* _WORK REQUIRED_
Copy the rows below word for word, leaving out the pictures.

---------- LISTED RECORDS

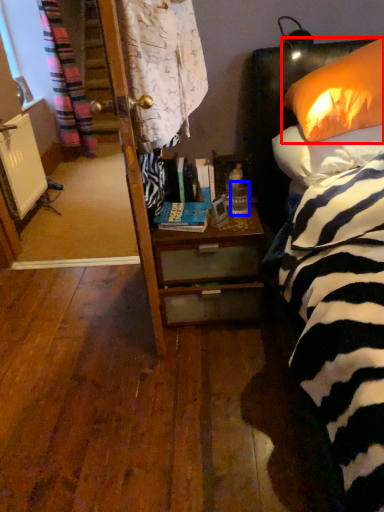
Question: Which of the following is the closest to the observer, pillow (highlighted by a red box) or coffee cup (highlighted by a blue box)?

Choices:
 (A) pillow
 (B) coffee cup

Answer: (A)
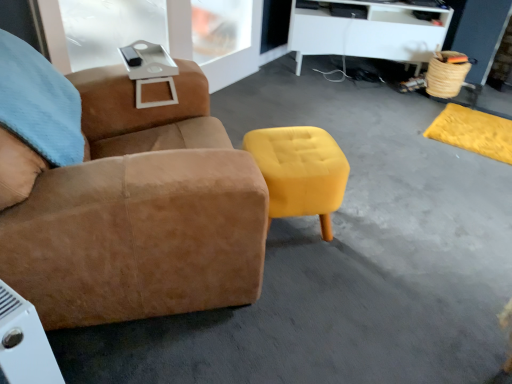
Identify the location of vacant location below yellow suede ottoman at center (from a real-world perspective). (294, 231).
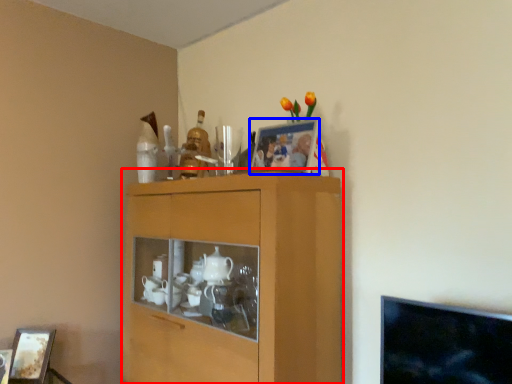
Question: Which point is further to the camera, cabinetry (highlighted by a red box) or picture frame (highlighted by a blue box)?

Choices:
 (A) cabinetry
 (B) picture frame

Answer: (B)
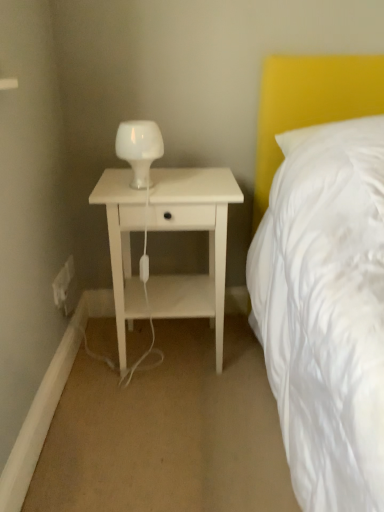
This screenshot has height=512, width=384. What do you see at coordinates (193, 230) in the screenshot?
I see `white matte nightstand at center` at bounding box center [193, 230].

The height and width of the screenshot is (512, 384). Identify the location of white glass lamp at center. (139, 149).

Describe the element at coordinates (139, 149) in the screenshot. I see `white glass lamp at center` at that location.

Locate an element on the screen. The width and height of the screenshot is (384, 512). white plastic electric outlet at lower left, the first electric outlet viewed from the back is located at coordinates (x=69, y=268).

--------------------

* _SOLUTION_
Question: Which of the following is the closest to the observer, pillow (highlighted by a red box) or coffee cup (highlighted by a blue box)?

Choices:
 (A) pillow
 (B) coffee cup

Answer: (A)
Identify the location of vacant location below yellow suede ottoman at center (from a real-world perspective). (294, 231).
Question: Which point is further to the camera, cabinetry (highlighted by a red box) or picture frame (highlighted by a blue box)?

Choices:
 (A) cabinetry
 (B) picture frame

Answer: (B)
This screenshot has height=512, width=384. What do you see at coordinates (193, 230) in the screenshot?
I see `white matte nightstand at center` at bounding box center [193, 230].

The height and width of the screenshot is (512, 384). Identify the location of white glass lamp at center. (139, 149).

Describe the element at coordinates (139, 149) in the screenshot. I see `white glass lamp at center` at that location.

Locate an element on the screen. The width and height of the screenshot is (384, 512). white plastic electric outlet at lower left, the first electric outlet viewed from the back is located at coordinates (x=69, y=268).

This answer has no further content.